▶ **Work required**
Search the data for the string "yellow" and copy each line where it turns up.

▶ **Records for the task**
★ ★ ★ ★ ★
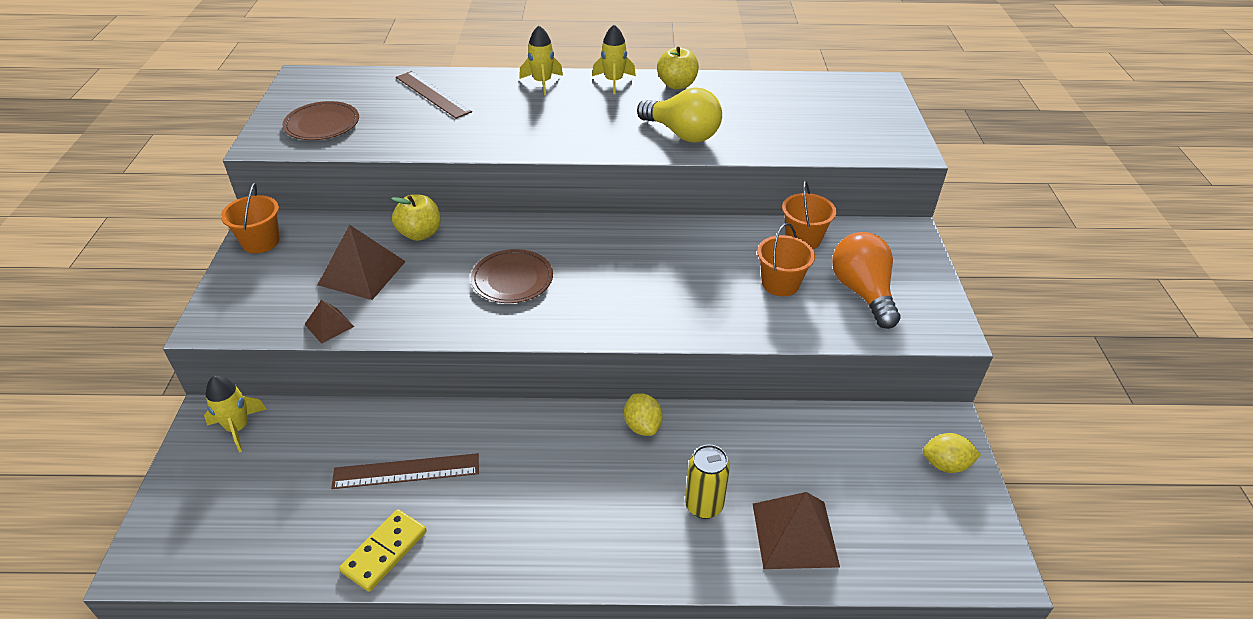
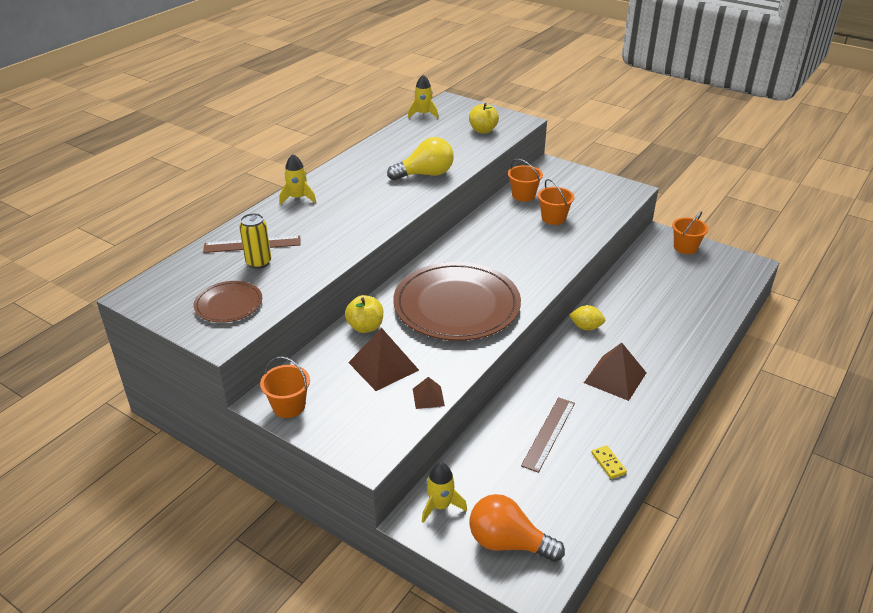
camera: 55 degrees left, 5 degrees down
(385, 552) = (608, 463): yellow domino -> yellow domino, size x0.66
(512, 279) = (456, 305): brown plate -> brown plate, size x2.08
(613, 81) = (333, 173): yellow rocket -> yellow rocket (423, 114)
(677, 85) = (367, 155): yellow apple -> yellow apple (483, 130)
(704, 505) = (658, 330): yellow can -> yellow can (258, 263)
(795, 534) = (696, 310): brown pyramid -> brown pyramid (615, 377)
(862, 292) = (583, 198): orange light bulb -> orange light bulb (508, 543)
(945, 465) = (685, 247): yellow lemon -> orange bucket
★ ★ ★ ★ ★
▶ **Result of this task**
(385, 552) = (608, 463): yellow domino -> yellow domino, size x0.66
(613, 81) = (333, 173): yellow rocket -> yellow rocket (423, 114)
(677, 85) = (367, 155): yellow apple -> yellow apple (483, 130)
(704, 505) = (658, 330): yellow can -> yellow can (258, 263)
(945, 465) = (685, 247): yellow lemon -> orange bucket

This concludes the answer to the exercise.